╔══

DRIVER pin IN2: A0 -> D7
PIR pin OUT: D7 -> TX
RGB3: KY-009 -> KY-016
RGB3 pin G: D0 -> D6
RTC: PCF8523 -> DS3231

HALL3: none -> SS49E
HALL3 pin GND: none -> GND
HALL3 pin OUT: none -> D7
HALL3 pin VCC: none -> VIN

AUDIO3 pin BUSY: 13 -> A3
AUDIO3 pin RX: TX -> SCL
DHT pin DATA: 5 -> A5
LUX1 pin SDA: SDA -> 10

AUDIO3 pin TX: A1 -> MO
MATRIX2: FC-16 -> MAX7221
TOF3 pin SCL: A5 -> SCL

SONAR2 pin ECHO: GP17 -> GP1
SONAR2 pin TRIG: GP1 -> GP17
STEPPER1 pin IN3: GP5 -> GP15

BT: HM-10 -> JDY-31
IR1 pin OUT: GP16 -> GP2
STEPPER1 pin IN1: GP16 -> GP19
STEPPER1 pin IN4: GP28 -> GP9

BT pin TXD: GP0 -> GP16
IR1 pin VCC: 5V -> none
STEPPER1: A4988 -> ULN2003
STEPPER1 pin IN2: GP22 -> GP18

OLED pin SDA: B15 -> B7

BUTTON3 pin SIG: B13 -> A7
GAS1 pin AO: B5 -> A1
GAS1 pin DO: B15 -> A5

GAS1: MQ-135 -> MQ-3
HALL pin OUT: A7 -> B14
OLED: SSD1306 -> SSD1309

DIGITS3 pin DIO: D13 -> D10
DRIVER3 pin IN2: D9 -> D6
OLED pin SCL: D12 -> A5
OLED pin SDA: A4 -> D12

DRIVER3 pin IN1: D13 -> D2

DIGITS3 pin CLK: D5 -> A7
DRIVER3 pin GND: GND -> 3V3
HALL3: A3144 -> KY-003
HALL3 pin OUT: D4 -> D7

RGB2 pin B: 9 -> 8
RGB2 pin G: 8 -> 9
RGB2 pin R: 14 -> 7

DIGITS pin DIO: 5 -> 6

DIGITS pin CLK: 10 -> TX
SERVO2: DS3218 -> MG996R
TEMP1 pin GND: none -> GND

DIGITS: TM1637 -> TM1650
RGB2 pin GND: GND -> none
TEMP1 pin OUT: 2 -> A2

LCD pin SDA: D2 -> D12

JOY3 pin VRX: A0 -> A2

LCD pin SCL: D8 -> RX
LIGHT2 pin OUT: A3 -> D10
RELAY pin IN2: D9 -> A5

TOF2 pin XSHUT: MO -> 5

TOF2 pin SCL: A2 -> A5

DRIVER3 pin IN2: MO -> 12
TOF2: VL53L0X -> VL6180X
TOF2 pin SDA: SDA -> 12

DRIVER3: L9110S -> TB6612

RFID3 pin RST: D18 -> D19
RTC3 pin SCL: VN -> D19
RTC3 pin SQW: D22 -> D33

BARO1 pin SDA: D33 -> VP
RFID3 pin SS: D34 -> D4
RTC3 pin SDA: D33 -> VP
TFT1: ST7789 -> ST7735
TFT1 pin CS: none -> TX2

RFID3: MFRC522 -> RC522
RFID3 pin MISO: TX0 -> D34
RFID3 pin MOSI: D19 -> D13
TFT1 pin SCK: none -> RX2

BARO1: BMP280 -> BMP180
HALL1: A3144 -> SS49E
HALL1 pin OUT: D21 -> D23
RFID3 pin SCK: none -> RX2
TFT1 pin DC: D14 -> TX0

╚══

[WHAT IS NEEDED]
Your task is to transcribe the material, which must come out exactly as written.

[ANSWER SECTION]
DRIVER pin IN2: A0 -> D7
PIR pin OUT: D7 -> TX
RGB3: KY-009 -> KY-016
RGB3 pin G: D0 -> D6
RTC: PCF8523 -> DS3231

HALL3: none -> SS49E
HALL3 pin GND: none -> GND
HALL3 pin OUT: none -> D7
HALL3 pin VCC: none -> VIN

AUDIO3 pin BUSY: 13 -> A3
AUDIO3 pin RX: TX -> SCL
DHT pin DATA: 5 -> A5
LUX1 pin SDA: SDA -> 10

AUDIO3 pin TX: A1 -> MO
MATRIX2: FC-16 -> MAX7221
TOF3 pin SCL: A5 -> SCL

SONAR2 pin ECHO: GP17 -> GP1
SONAR2 pin TRIG: GP1 -> GP17
STEPPER1 pin IN3: GP5 -> GP15

BT: HM-10 -> JDY-31
IR1 pin OUT: GP16 -> GP2
STEPPER1 pin IN1: GP16 -> GP19
STEPPER1 pin IN4: GP28 -> GP9

BT pin TXD: GP0 -> GP16
IR1 pin VCC: 5V -> none
STEPPER1: A4988 -> ULN2003
STEPPER1 pin IN2: GP22 -> GP18

OLED pin SDA: B15 -> B7

BUTTON3 pin SIG: B13 -> A7
GAS1 pin AO: B5 -> A1
GAS1 pin DO: B15 -> A5

GAS1: MQ-135 -> MQ-3
HALL pin OUT: A7 -> B14
OLED: SSD1306 -> SSD1309

DIGITS3 pin DIO: D13 -> D10
DRIVER3 pin IN2: D9 -> D6
OLED pin SCL: D12 -> A5
OLED pin SDA: A4 -> D12

DRIVER3 pin IN1: D13 -> D2

DIGITS3 pin CLK: D5 -> A7
DRIVER3 pin GND: GND -> 3V3
HALL3: A3144 -> KY-003
HALL3 pin OUT: D4 -> D7

RGB2 pin B: 9 -> 8
RGB2 pin G: 8 -> 9
RGB2 pin R: 14 -> 7

DIGITS pin DIO: 5 -> 6

DIGITS pin CLK: 10 -> TX
SERVO2: DS3218 -> MG996R
TEMP1 pin GND: none -> GND

DIGITS: TM1637 -> TM1650
RGB2 pin GND: GND -> none
TEMP1 pin OUT: 2 -> A2

LCD pin SDA: D2 -> D12

JOY3 pin VRX: A0 -> A2

LCD pin SCL: D8 -> RX
LIGHT2 pin OUT: A3 -> D10
RELAY pin IN2: D9 -> A5

TOF2 pin XSHUT: MO -> 5

TOF2 pin SCL: A2 -> A5

DRIVER3 pin IN2: MO -> 12
TOF2: VL53L0X -> VL6180X
TOF2 pin SDA: SDA -> 12

DRIVER3: L9110S -> TB6612

RFID3 pin RST: D18 -> D19
RTC3 pin SCL: VN -> D19
RTC3 pin SQW: D22 -> D33

BARO1 pin SDA: D33 -> VP
RFID3 pin SS: D34 -> D4
RTC3 pin SDA: D33 -> VP
TFT1: ST7789 -> ST7735
TFT1 pin CS: none -> TX2

RFID3: MFRC522 -> RC522
RFID3 pin MISO: TX0 -> D34
RFID3 pin MOSI: D19 -> D13
TFT1 pin SCK: none -> RX2

BARO1: BMP280 -> BMP180
HALL1: A3144 -> SS49E
HALL1 pin OUT: D21 -> D23
RFID3 pin SCK: none -> RX2
TFT1 pin DC: D14 -> TX0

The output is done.